## Exercise requirements
The lines to reproduce run from the one containing "L1: none -> 1uH (+12V, N_3)" to the end of the listing. Reproduce them exactly, both ends included, and nothing else.

## Data section
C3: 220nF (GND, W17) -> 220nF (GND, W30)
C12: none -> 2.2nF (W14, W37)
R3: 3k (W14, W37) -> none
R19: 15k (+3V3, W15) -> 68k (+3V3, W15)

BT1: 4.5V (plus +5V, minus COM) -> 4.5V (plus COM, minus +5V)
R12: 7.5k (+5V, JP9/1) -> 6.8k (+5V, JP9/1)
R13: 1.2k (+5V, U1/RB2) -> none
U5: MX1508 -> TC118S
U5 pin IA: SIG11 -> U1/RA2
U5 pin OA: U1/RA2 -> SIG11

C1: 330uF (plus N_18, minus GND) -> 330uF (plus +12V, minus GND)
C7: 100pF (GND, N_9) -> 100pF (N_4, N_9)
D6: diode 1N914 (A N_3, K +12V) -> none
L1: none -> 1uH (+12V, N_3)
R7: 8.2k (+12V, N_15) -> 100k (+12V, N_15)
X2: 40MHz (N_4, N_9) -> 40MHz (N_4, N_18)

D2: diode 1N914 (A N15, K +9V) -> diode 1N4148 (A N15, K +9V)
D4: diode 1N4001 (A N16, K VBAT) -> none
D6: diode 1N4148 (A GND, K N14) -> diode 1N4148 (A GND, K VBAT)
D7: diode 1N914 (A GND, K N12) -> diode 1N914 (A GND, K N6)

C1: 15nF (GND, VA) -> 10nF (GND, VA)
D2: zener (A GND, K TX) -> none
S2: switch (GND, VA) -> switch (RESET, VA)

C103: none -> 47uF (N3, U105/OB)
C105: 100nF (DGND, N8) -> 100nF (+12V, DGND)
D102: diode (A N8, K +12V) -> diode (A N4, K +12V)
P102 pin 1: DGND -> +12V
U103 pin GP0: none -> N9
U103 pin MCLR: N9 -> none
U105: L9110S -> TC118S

## Answer box
L1: none -> 1uH (+12V, N_3)
R7: 8.2k (+12V, N_15) -> 100k (+12V, N_15)
X2: 40MHz (N_4, N_9) -> 40MHz (N_4, N_18)

D2: diode 1N914 (A N15, K +9V) -> diode 1N4148 (A N15, K +9V)
D4: diode 1N4001 (A N16, K VBAT) -> none
D6: diode 1N4148 (A GND, K N14) -> diode 1N4148 (A GND, K VBAT)
D7: diode 1N914 (A GND, K N12) -> diode 1N914 (A GND, K N6)

C1: 15nF (GND, VA) -> 10nF (GND, VA)
D2: zener (A GND, K TX) -> none
S2: switch (GND, VA) -> switch (RESET, VA)

C103: none -> 47uF (N3, U105/OB)
C105: 100nF (DGND, N8) -> 100nF (+12V, DGND)
D102: diode (A N8, K +12V) -> diode (A N4, K +12V)
P102 pin 1: DGND -> +12V
U103 pin GP0: none -> N9
U103 pin MCLR: N9 -> none
U105: L9110S -> TC118S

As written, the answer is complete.